## WHAT TO PRODUCE
Copy out all lines of the material below in which "camera" occurs.

## GIVEN INFORMATION

_____

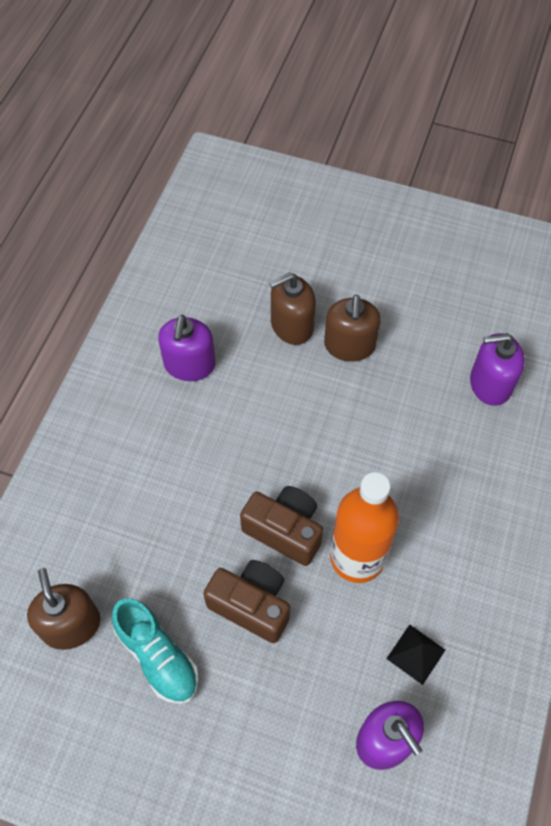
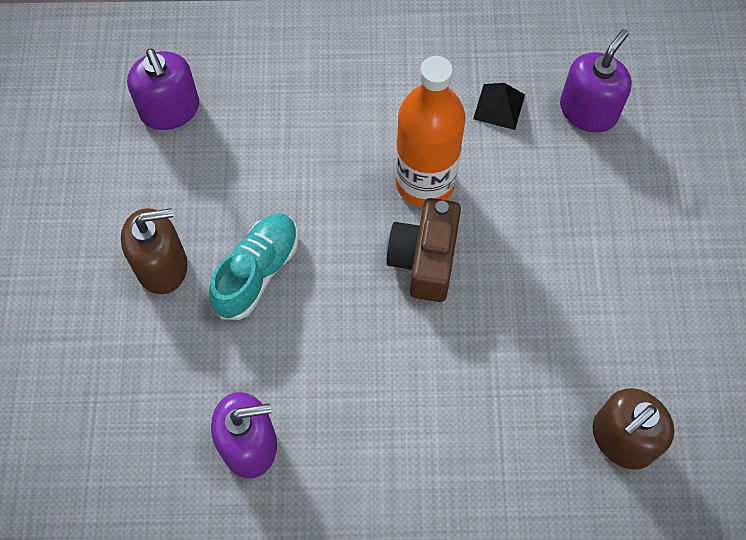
camera: 110 degrees left, 5 degrees up
(157, 656) = (612, 335): turquoise shoe -> turquoise shoe (257, 272)
(251, 605) = (518, 264): brown camera -> none
(292, 325) = (152, 341): brown soap dispenser -> none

_____

## RESULT FOR THIS EXERCISE
camera: 110 degrees left, 5 degrees up
(251, 605) = (518, 264): brown camera -> none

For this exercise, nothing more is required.